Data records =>

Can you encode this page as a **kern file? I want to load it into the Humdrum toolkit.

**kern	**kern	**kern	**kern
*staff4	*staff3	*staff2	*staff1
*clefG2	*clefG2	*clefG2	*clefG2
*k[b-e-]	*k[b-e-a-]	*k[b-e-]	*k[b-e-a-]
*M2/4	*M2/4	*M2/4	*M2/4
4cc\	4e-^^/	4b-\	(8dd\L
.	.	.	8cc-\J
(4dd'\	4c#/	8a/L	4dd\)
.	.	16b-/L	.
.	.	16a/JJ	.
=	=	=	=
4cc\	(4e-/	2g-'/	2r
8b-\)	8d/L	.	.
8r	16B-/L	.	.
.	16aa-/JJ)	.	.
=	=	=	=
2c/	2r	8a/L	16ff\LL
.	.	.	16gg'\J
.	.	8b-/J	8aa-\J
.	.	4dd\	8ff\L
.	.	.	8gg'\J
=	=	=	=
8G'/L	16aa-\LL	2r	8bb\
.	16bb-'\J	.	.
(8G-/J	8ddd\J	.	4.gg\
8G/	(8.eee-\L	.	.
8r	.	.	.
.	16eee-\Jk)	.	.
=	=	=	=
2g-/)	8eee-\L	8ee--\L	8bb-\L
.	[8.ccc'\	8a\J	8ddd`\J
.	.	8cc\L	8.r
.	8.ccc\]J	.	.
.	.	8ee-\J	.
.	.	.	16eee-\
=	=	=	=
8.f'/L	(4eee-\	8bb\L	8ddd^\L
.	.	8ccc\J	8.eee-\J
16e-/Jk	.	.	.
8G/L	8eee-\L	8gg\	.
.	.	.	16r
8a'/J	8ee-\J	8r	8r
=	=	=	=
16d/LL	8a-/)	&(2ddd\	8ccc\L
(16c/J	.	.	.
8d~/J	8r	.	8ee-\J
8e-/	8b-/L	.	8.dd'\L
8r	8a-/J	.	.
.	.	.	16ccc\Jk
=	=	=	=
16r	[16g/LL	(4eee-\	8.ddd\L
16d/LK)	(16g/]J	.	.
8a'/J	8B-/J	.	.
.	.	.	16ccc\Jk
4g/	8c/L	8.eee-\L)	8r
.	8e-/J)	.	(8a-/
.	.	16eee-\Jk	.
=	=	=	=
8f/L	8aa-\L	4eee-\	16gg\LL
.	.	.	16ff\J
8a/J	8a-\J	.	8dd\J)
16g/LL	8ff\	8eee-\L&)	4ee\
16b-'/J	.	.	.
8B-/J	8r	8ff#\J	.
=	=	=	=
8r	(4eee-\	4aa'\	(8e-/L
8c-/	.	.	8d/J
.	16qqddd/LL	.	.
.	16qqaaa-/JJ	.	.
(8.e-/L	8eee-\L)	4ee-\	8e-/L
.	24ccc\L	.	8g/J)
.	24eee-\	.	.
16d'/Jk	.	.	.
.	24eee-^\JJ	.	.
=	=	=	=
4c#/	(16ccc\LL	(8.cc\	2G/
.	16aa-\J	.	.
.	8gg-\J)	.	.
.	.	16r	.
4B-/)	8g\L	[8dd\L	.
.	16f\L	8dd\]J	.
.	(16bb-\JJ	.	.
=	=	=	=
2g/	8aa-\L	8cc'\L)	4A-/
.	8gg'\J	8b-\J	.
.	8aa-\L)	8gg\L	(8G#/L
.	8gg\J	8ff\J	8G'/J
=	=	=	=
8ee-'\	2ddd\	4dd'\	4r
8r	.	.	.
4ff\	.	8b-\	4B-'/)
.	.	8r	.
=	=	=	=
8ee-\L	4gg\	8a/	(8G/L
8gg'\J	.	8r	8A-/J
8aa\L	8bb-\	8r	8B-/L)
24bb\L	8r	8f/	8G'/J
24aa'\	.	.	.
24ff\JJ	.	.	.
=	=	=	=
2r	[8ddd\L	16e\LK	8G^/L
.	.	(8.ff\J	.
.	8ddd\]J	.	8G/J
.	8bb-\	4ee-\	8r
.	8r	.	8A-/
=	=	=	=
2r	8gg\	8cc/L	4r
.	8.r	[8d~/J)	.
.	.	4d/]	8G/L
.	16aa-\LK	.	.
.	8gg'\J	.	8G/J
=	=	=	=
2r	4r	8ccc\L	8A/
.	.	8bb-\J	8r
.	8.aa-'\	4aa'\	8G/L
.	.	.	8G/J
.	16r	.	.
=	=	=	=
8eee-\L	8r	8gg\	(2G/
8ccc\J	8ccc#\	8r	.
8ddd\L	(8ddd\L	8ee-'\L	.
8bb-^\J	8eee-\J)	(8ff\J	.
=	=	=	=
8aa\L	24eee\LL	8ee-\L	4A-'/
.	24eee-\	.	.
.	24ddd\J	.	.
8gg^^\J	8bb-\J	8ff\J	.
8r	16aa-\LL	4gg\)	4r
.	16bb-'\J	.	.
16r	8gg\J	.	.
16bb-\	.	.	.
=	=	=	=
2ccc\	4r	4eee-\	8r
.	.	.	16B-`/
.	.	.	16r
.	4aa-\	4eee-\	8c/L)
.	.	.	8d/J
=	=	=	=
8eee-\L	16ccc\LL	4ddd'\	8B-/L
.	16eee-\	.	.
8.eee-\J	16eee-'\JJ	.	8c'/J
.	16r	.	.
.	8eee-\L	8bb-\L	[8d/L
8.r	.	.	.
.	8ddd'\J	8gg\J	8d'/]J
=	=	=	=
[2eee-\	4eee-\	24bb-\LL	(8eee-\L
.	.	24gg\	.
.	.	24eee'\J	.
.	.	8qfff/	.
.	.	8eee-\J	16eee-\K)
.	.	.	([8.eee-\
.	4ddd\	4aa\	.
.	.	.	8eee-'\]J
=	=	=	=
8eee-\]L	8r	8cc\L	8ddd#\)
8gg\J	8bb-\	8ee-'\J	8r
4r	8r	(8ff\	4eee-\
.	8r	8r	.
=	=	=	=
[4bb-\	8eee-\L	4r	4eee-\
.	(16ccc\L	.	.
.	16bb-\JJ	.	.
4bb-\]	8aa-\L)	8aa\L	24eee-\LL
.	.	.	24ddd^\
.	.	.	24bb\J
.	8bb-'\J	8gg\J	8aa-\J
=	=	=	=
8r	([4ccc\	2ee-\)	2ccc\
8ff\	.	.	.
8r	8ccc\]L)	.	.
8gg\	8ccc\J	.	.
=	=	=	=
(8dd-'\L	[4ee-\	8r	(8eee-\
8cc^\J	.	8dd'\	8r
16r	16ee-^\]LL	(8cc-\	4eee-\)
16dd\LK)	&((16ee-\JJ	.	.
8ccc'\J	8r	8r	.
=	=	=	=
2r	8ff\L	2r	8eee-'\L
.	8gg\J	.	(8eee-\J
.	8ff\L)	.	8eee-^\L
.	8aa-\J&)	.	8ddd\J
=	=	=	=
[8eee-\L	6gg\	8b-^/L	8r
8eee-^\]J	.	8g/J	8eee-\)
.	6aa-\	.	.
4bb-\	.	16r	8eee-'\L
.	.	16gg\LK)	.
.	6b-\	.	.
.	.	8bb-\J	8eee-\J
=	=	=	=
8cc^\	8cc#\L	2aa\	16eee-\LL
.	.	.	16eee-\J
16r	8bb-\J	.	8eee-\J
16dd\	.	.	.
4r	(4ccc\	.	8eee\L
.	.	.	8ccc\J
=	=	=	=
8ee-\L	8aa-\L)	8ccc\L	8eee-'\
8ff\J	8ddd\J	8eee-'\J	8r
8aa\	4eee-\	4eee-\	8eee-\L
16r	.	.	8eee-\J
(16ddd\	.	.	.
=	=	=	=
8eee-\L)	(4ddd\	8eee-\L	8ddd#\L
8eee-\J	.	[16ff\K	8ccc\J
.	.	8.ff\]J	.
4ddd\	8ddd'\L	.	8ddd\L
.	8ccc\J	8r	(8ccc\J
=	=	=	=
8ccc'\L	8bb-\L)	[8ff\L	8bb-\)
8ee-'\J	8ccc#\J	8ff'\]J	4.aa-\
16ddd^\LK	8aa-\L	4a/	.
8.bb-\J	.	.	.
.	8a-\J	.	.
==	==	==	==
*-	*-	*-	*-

EXERCISE DETAILS => Count the lines above that contain the string "kern". Give only the number.

CORRECT RESULT => 2